Data shown START

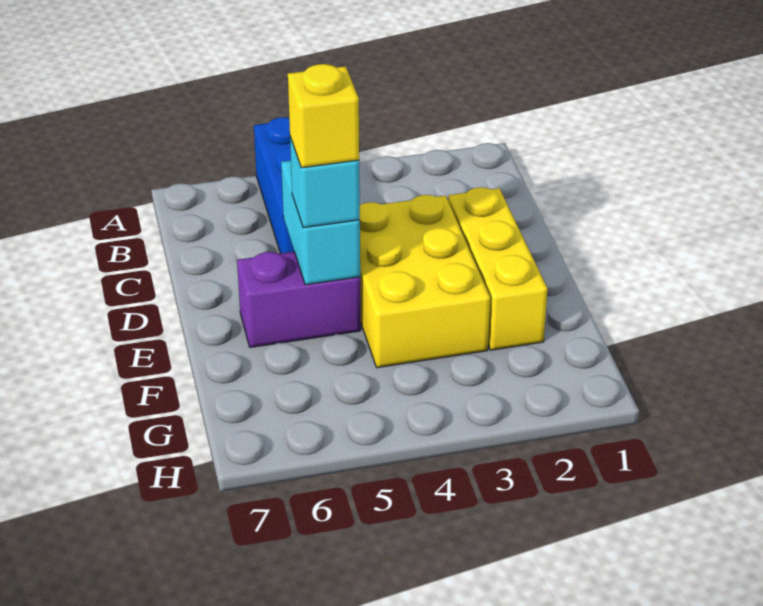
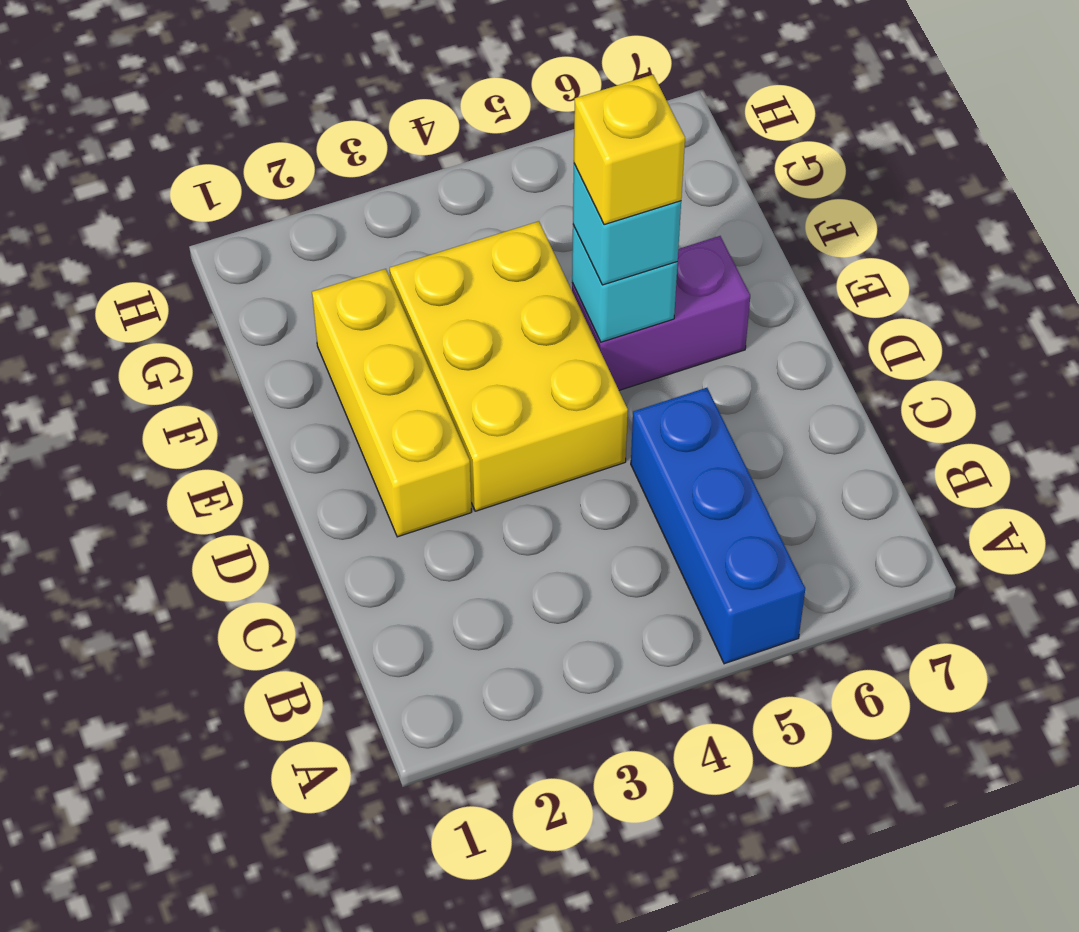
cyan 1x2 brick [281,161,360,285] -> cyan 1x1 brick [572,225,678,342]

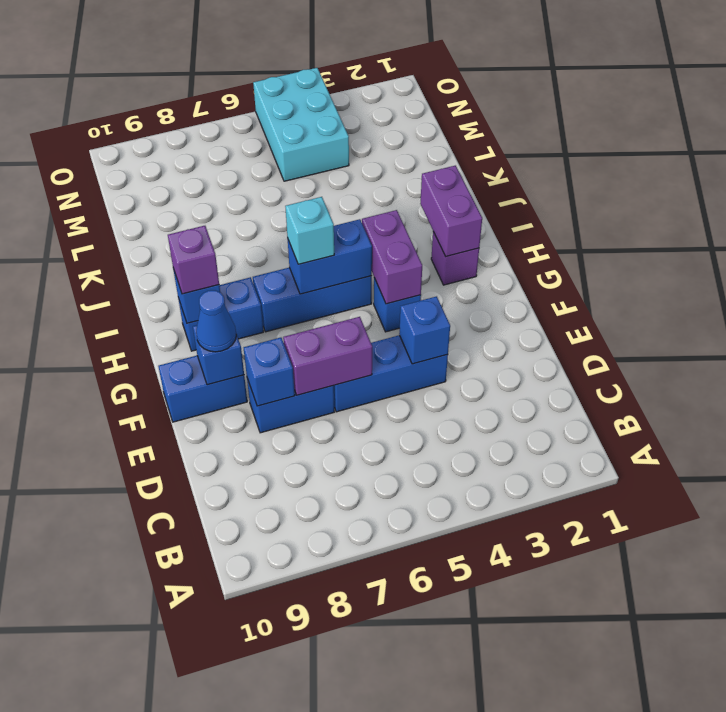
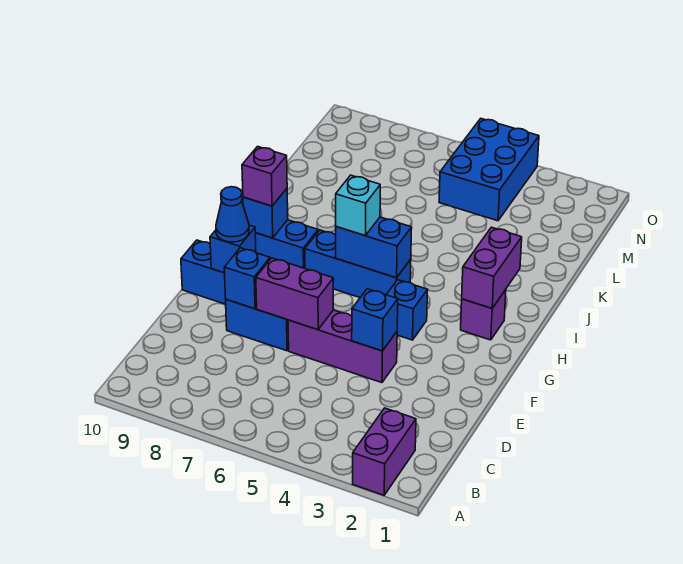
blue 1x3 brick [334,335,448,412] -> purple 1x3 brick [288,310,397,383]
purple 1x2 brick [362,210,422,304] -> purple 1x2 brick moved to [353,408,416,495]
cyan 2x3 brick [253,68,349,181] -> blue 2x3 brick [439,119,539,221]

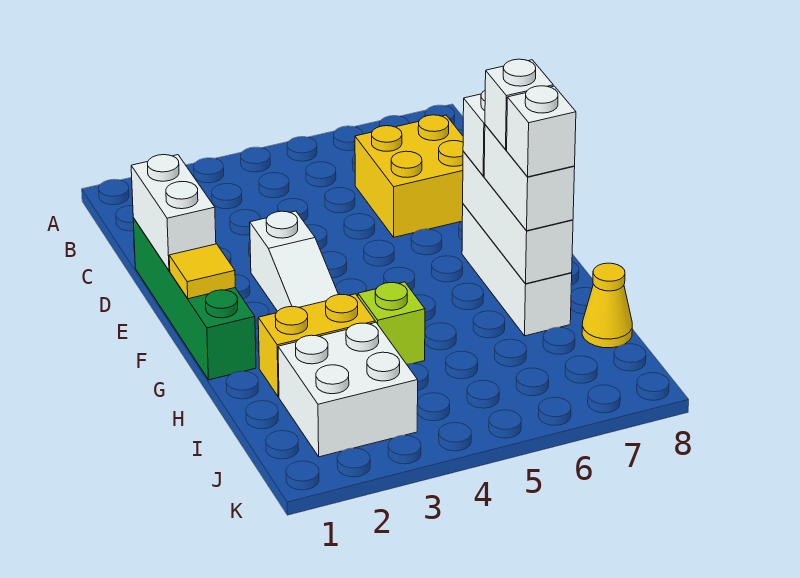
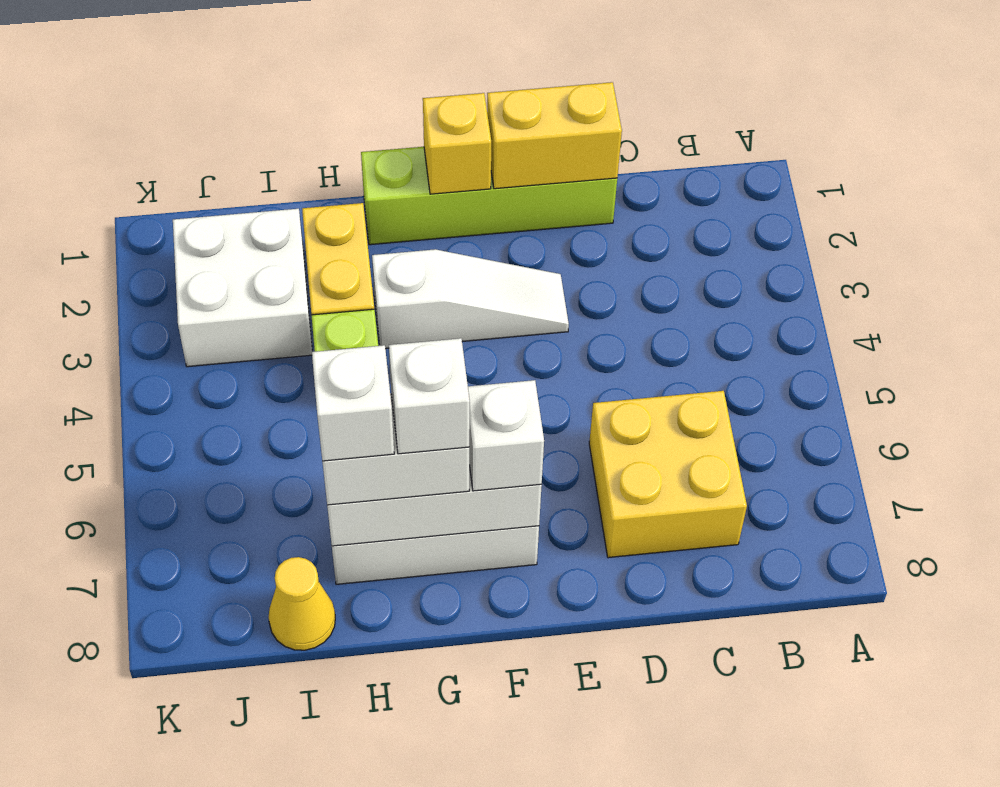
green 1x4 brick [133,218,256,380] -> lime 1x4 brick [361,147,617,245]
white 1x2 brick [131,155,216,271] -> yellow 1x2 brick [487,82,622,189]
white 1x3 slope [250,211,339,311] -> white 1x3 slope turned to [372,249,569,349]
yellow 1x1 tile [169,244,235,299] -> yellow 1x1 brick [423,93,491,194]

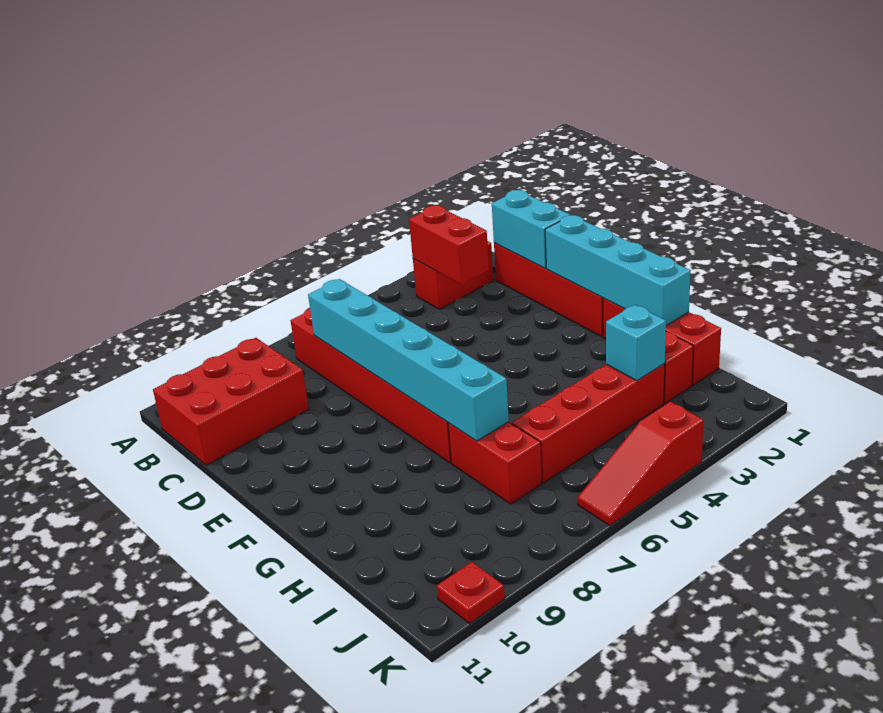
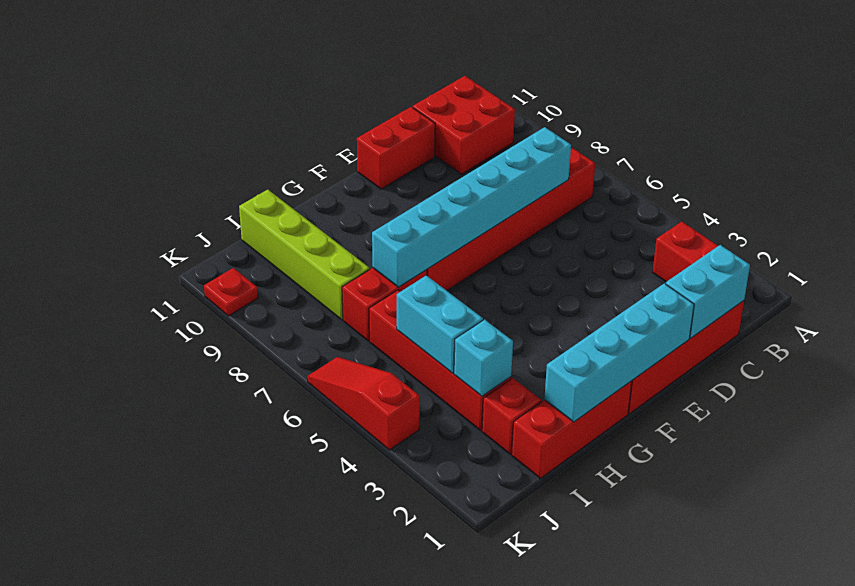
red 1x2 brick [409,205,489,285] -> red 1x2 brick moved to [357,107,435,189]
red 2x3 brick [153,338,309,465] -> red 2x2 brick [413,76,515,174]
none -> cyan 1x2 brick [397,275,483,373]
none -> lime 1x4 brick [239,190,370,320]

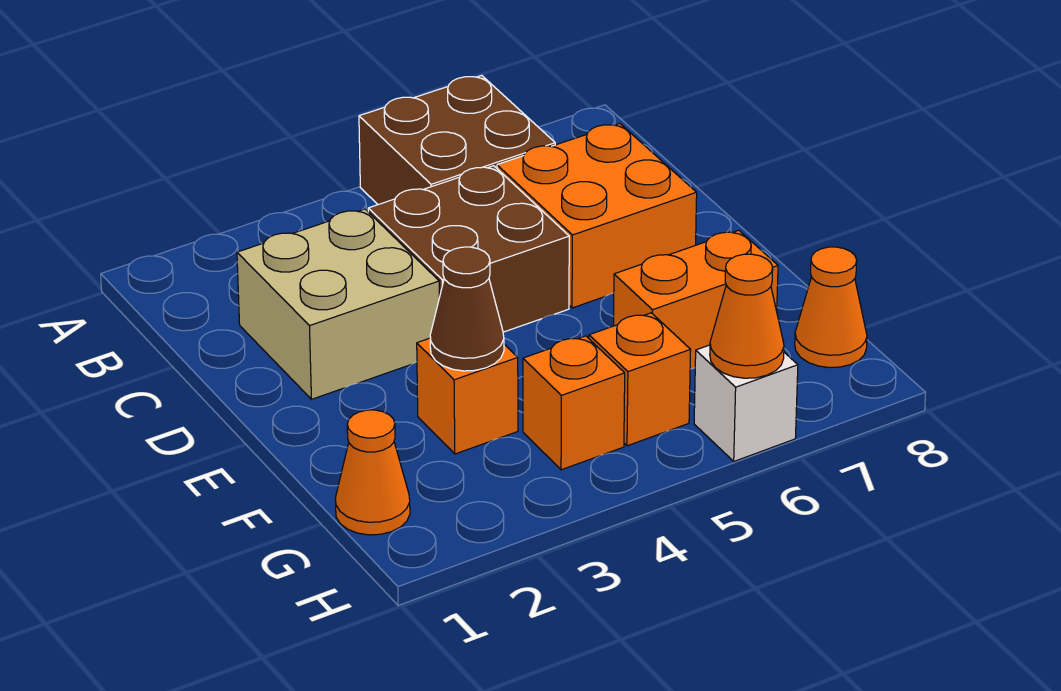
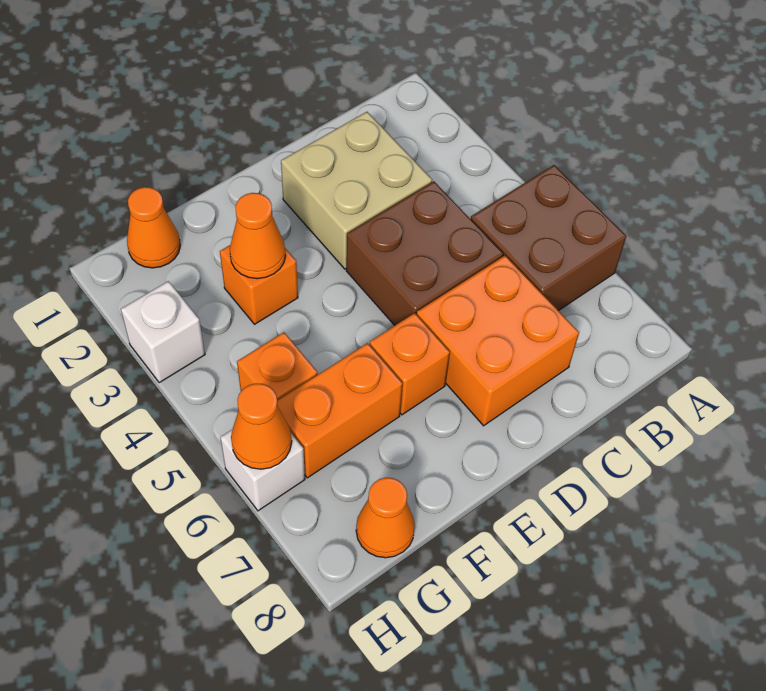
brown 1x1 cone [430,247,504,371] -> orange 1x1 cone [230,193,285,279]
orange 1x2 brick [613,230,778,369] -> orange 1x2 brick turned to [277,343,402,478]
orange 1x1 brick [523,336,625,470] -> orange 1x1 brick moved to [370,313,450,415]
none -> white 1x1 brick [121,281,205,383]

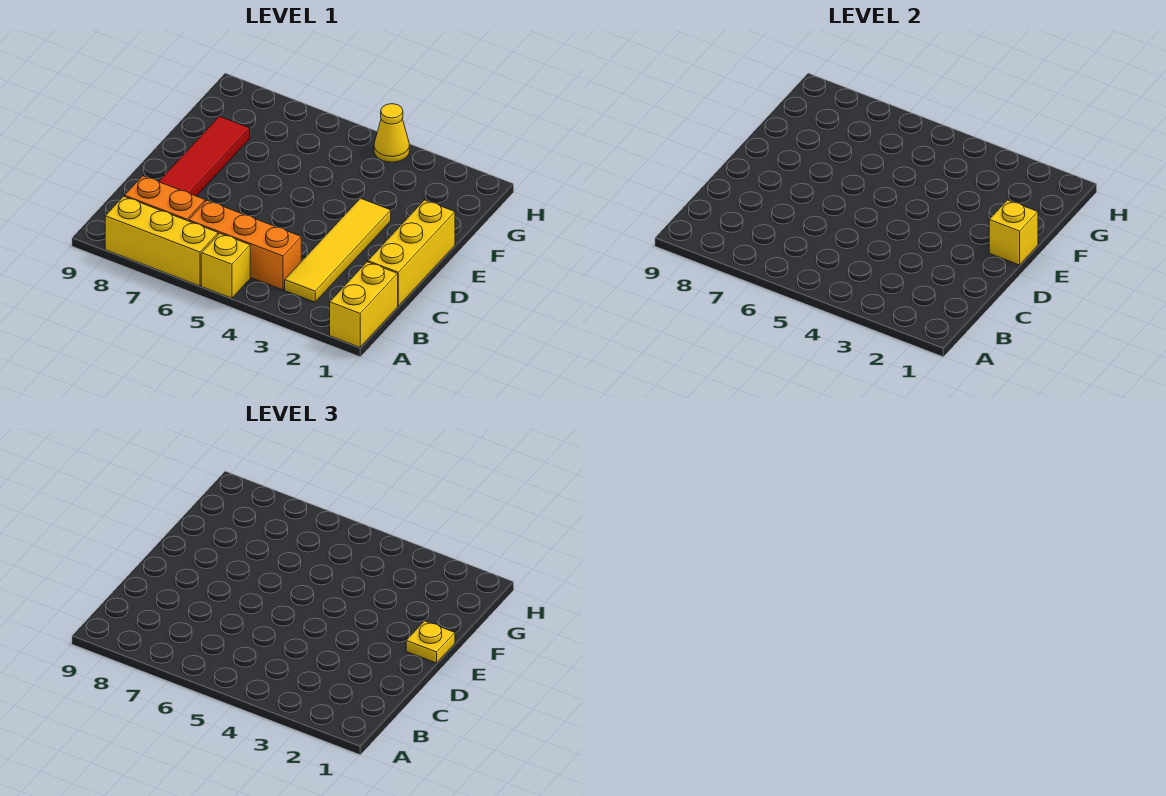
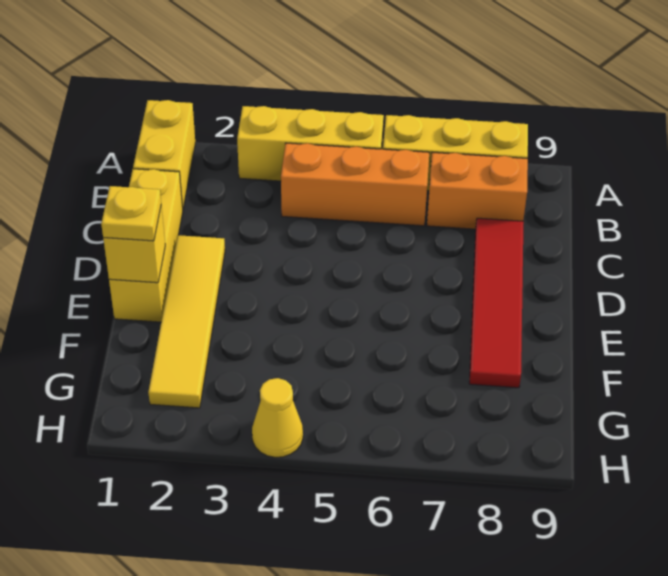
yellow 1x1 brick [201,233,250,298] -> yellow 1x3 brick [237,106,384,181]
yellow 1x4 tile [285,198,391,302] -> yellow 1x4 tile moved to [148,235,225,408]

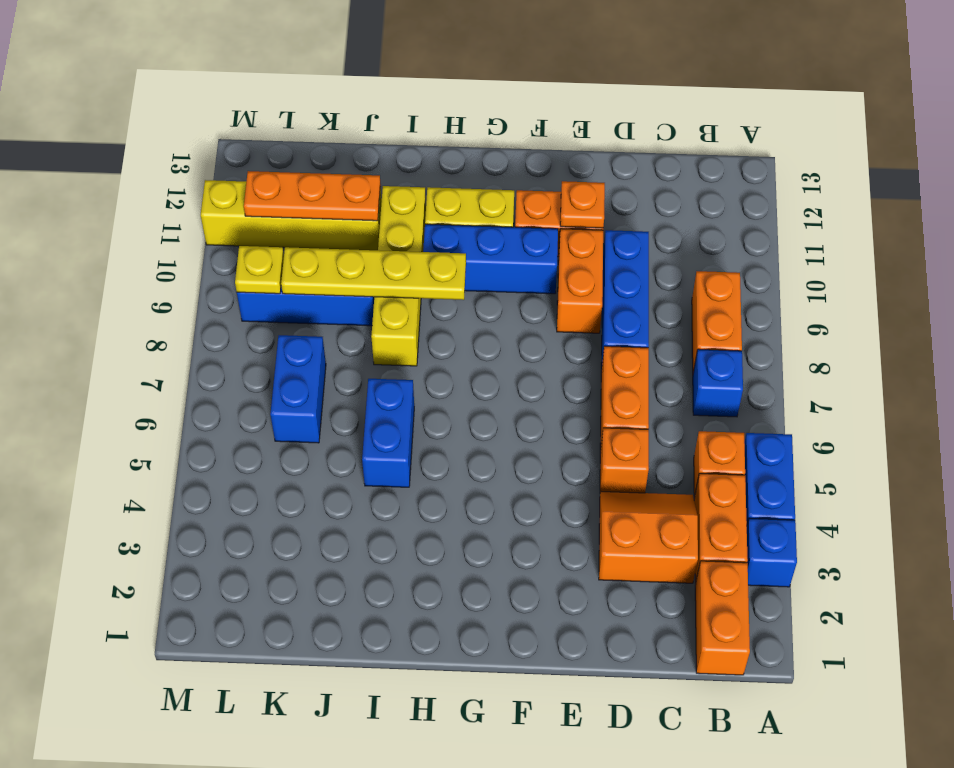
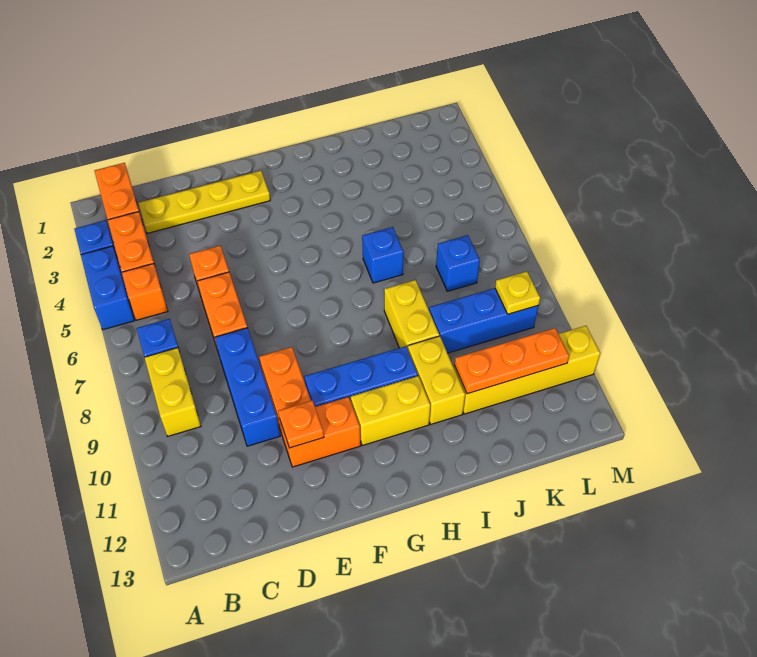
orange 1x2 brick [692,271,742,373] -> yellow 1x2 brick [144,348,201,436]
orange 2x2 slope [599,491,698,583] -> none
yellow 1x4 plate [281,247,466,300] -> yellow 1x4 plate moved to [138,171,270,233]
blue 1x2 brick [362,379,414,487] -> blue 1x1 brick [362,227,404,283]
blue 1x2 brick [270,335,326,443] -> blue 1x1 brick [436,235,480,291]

Data shown END

→ **Request**
Copy the material verbatim. The pictures are not part of the copy.

→ **Response to this task**
cyan 1x2 brick [281,161,360,285] -> cyan 1x1 brick [572,225,678,342]

blue 1x3 brick [334,335,448,412] -> purple 1x3 brick [288,310,397,383]
purple 1x2 brick [362,210,422,304] -> purple 1x2 brick moved to [353,408,416,495]
cyan 2x3 brick [253,68,349,181] -> blue 2x3 brick [439,119,539,221]

green 1x4 brick [133,218,256,380] -> lime 1x4 brick [361,147,617,245]
white 1x2 brick [131,155,216,271] -> yellow 1x2 brick [487,82,622,189]
white 1x3 slope [250,211,339,311] -> white 1x3 slope turned to [372,249,569,349]
yellow 1x1 tile [169,244,235,299] -> yellow 1x1 brick [423,93,491,194]

red 1x2 brick [409,205,489,285] -> red 1x2 brick moved to [357,107,435,189]
red 2x3 brick [153,338,309,465] -> red 2x2 brick [413,76,515,174]
none -> cyan 1x2 brick [397,275,483,373]
none -> lime 1x4 brick [239,190,370,320]

brown 1x1 cone [430,247,504,371] -> orange 1x1 cone [230,193,285,279]
orange 1x2 brick [613,230,778,369] -> orange 1x2 brick turned to [277,343,402,478]
orange 1x1 brick [523,336,625,470] -> orange 1x1 brick moved to [370,313,450,415]
none -> white 1x1 brick [121,281,205,383]

yellow 1x1 brick [201,233,250,298] -> yellow 1x3 brick [237,106,384,181]
yellow 1x4 tile [285,198,391,302] -> yellow 1x4 tile moved to [148,235,225,408]

orange 1x2 brick [692,271,742,373] -> yellow 1x2 brick [144,348,201,436]
orange 2x2 slope [599,491,698,583] -> none
yellow 1x4 plate [281,247,466,300] -> yellow 1x4 plate moved to [138,171,270,233]
blue 1x2 brick [362,379,414,487] -> blue 1x1 brick [362,227,404,283]
blue 1x2 brick [270,335,326,443] -> blue 1x1 brick [436,235,480,291]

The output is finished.